Top of INPUT
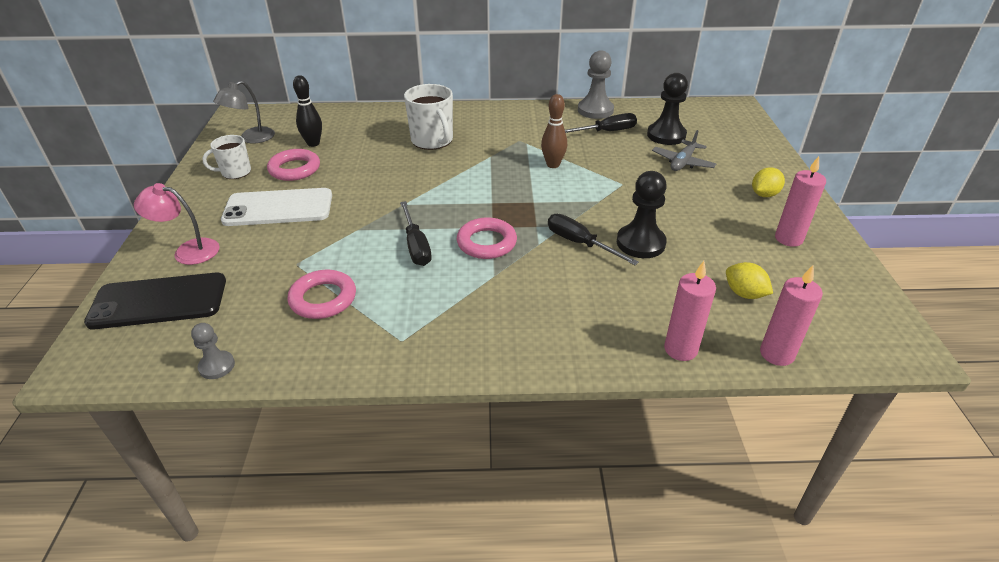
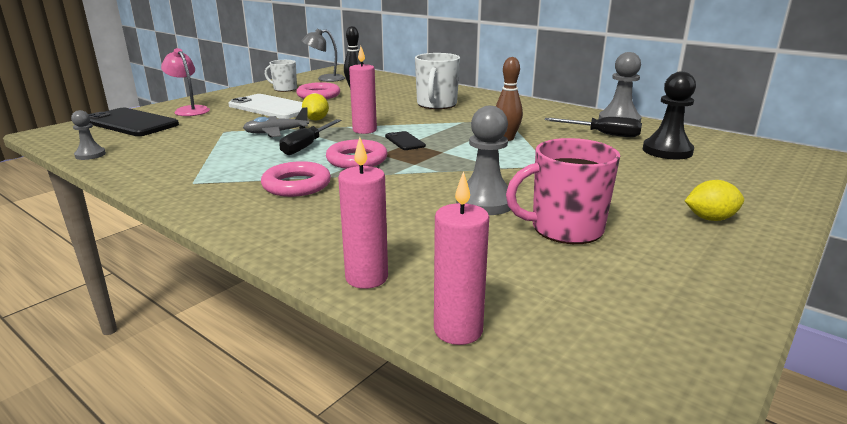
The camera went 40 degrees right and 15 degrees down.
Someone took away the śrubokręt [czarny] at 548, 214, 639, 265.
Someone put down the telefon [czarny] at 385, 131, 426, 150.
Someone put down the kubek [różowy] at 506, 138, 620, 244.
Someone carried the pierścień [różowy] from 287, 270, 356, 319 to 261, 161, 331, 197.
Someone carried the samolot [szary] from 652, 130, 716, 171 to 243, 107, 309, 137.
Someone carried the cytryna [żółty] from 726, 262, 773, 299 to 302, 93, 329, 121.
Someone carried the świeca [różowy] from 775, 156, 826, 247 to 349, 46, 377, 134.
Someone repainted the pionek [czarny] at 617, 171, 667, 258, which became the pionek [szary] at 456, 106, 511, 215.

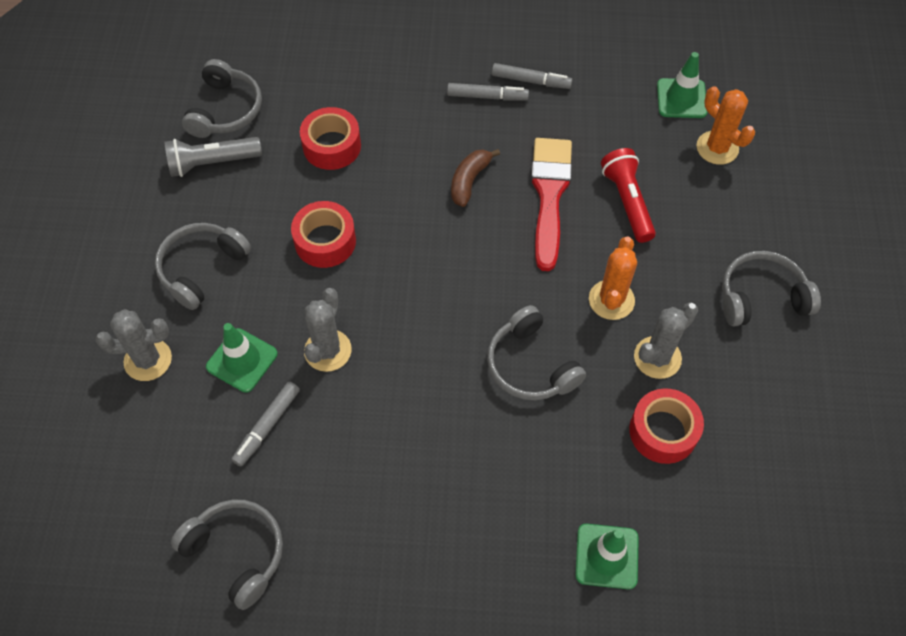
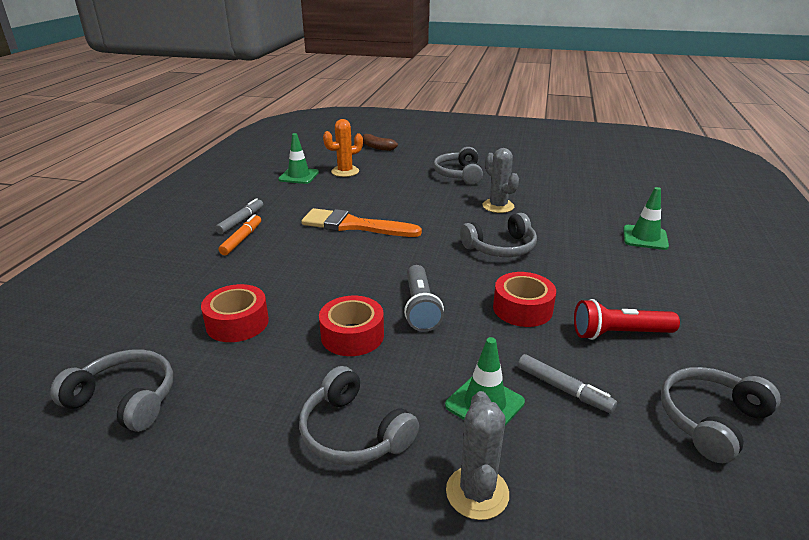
The camera went 80 degrees left and 30 degrees down.
Someone took away the kaktus [szary] at 304, 288, 352, 372.
Someone took away the kaktus [pomarańczowy] at 589, 236, 637, 320.
Someone carried the latarka [szary] from 164, 137, 262, 177 to 404, 265, 444, 332.
Someone carried the banan [brązowy] from 451, 149, 500, 207 to 362, 134, 398, 151.
Someone carried the latarka [czerwony] from 601, 148, 656, 243 to 574, 299, 680, 340.
Someone carried the taśma klejąca [czerwony] from 629, 388, 704, 464 to 493, 272, 556, 327.
Someone repainted the flamaster [szary] at 447, 83, 529, 101, which became the flamaster [pomarańczowy] at 219, 214, 261, 255.
Someone repainted the pędzel [czerwony] at 531, 138, 572, 271, which became the pędzel [pomarańczowy] at 301, 208, 422, 237.

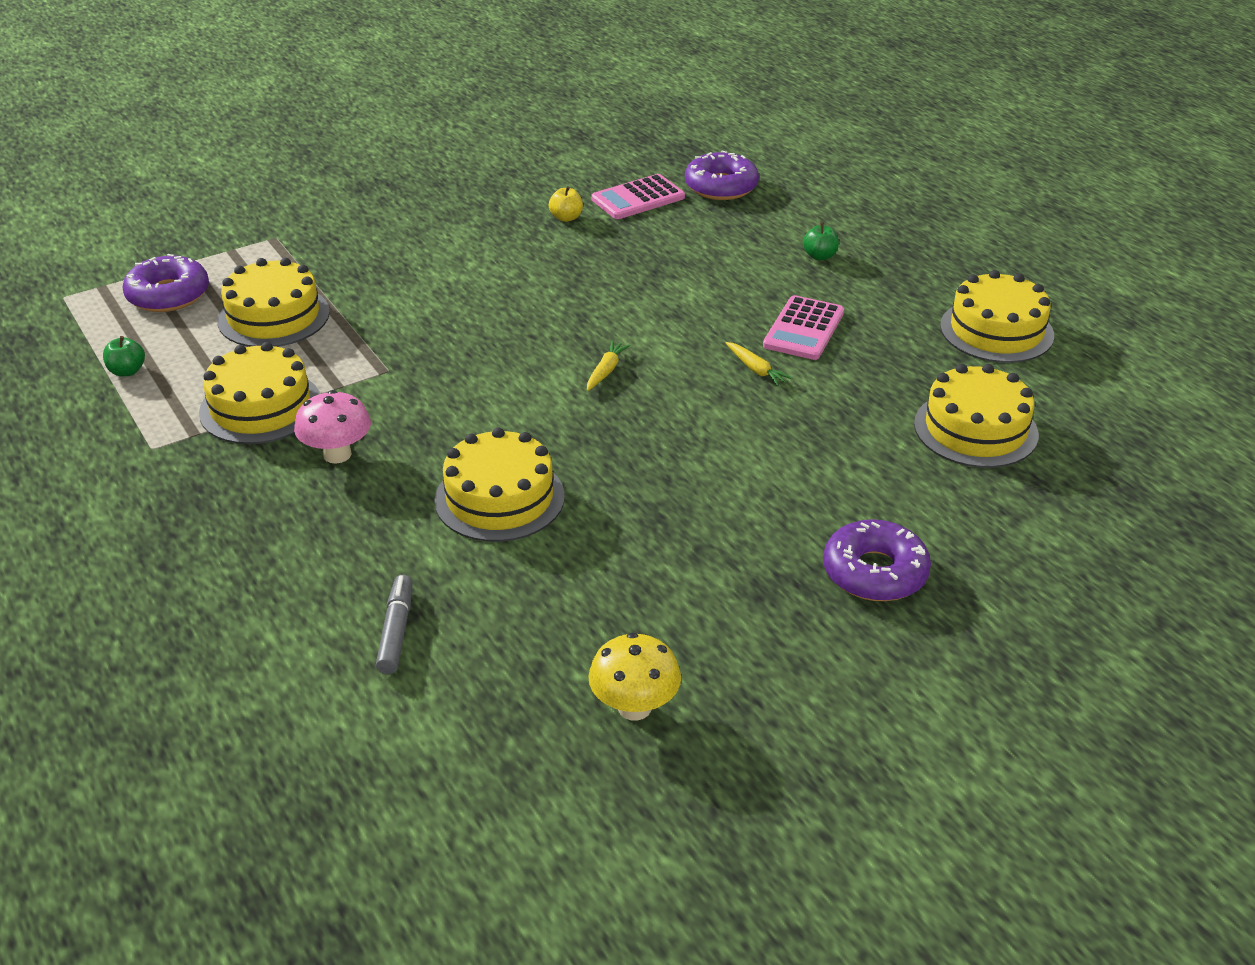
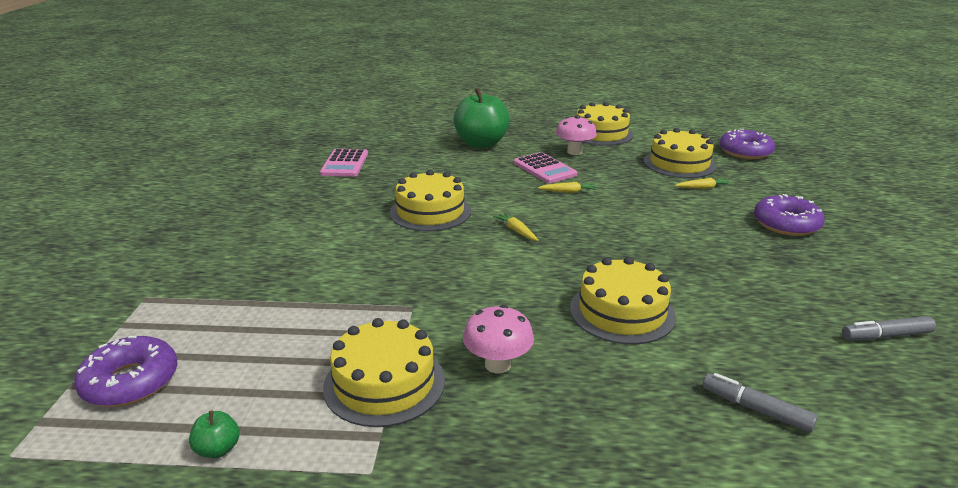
The camera went 55 degrees left and 10 degrees down.
Someone took away the jabłko [żółty] at 549, 186, 583, 222.
Someone put down the grzyb [różowy] at 556, 115, 597, 155.
Someone put down the marchewka [żółty] at 675, 178, 732, 189.
Someone carried the tort [żółty] from 217, 258, 330, 347 to 390, 170, 471, 231.
Someone carried the donut [fioletowy] from 685, 151, 759, 200 to 719, 129, 775, 159.
Someone swapped the grzyb [żółty] at 588, 633, 681, 721 for the flamaster [szary] at 842, 316, 936, 340.
Someone scaled the jabłko [zielony] at 803, 223, 839, 260 by 2.45.

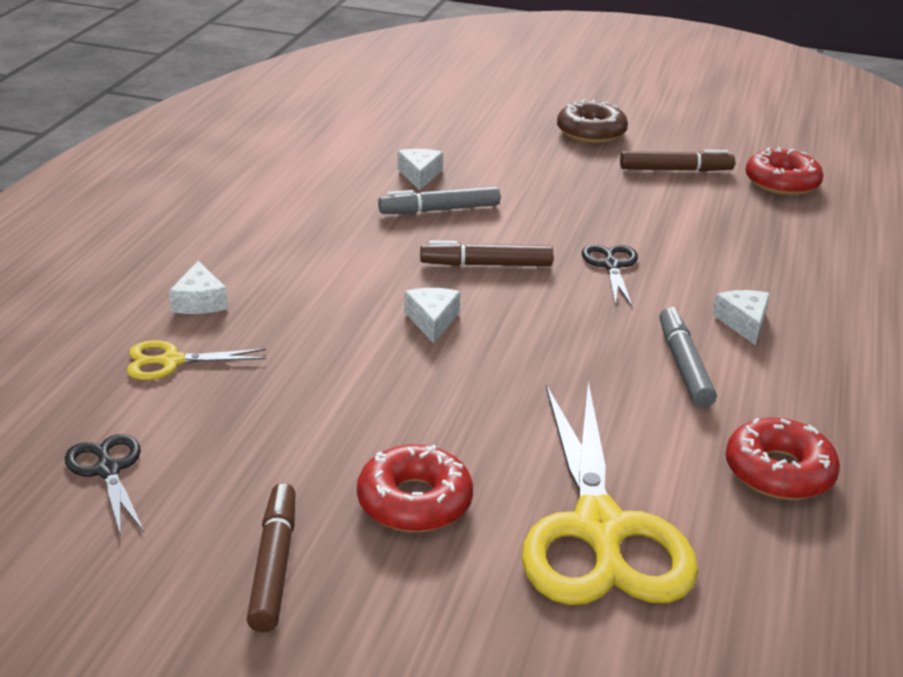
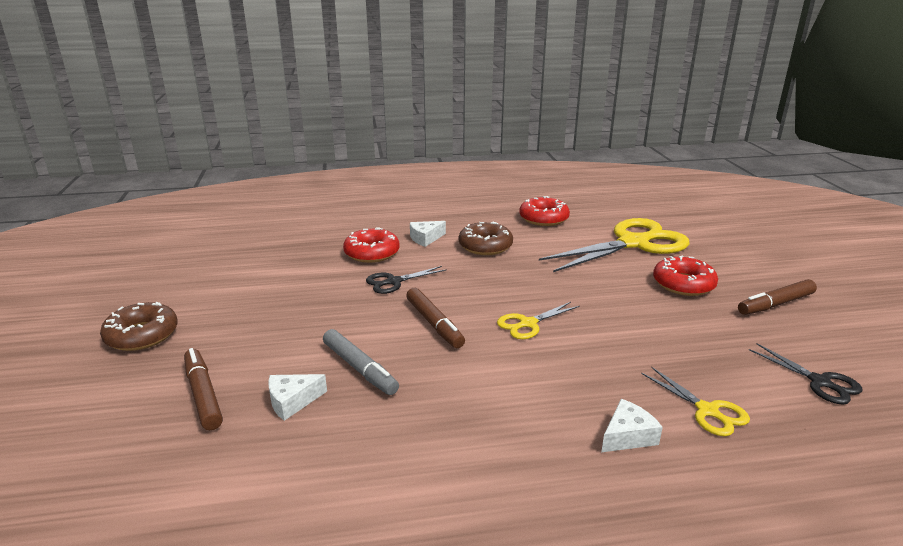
The camera went 115 degrees left and 5 degrees down.
Someone carried the flamaster [brązowy] from 620, 150, 735, 172 to 184, 348, 223, 430.
Someone carried the donut [czerwony] from 745, 147, 824, 195 to 343, 227, 400, 263.
Someone swapped the ser [biały] at 404, 288, 460, 344 for the nożyczki [żółty] at 497, 302, 580, 339.
Someone swapped the flamaster [szary] at 659, 307, 716, 407 for the donut [brązowy] at 459, 222, 513, 255.
Someone rotated the nożyczki [czarny] at 65, 434, 144, 536 by 75 degrees counterclockwise.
Bottom of INPUT
* [BRIEF]: Find the word "camera" in the entries above, then copy each line that holds it.

* [THE COMPLETED TASK]:
The camera went 40 degrees right and 15 degrees down.
The camera went 80 degrees left and 30 degrees down.
The camera went 55 degrees left and 10 degrees down.
The camera went 115 degrees left and 5 degrees down.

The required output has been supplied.